Task directions >>
Across the entries below, how many lines have the word "yellow" in them? Respond with only the number.

*** Block opens ***

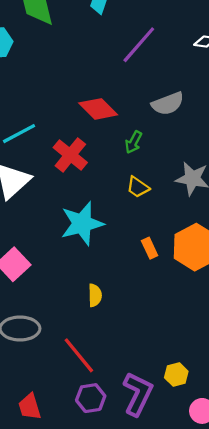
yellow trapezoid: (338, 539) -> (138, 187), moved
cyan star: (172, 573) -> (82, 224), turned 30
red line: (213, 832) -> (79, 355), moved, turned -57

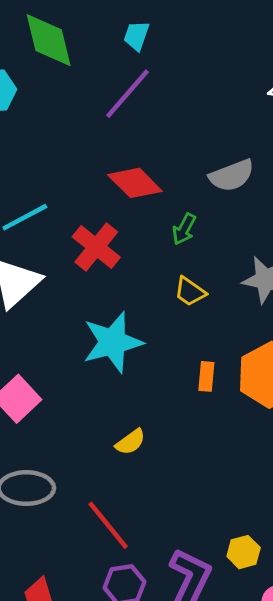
purple line: (139, 45) -> (128, 94), moved
orange rectangle: (150, 248) -> (206, 376), turned 30
yellow semicircle: (95, 295) -> (130, 442), turned 55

*** Block closes ***

Answer section >>
2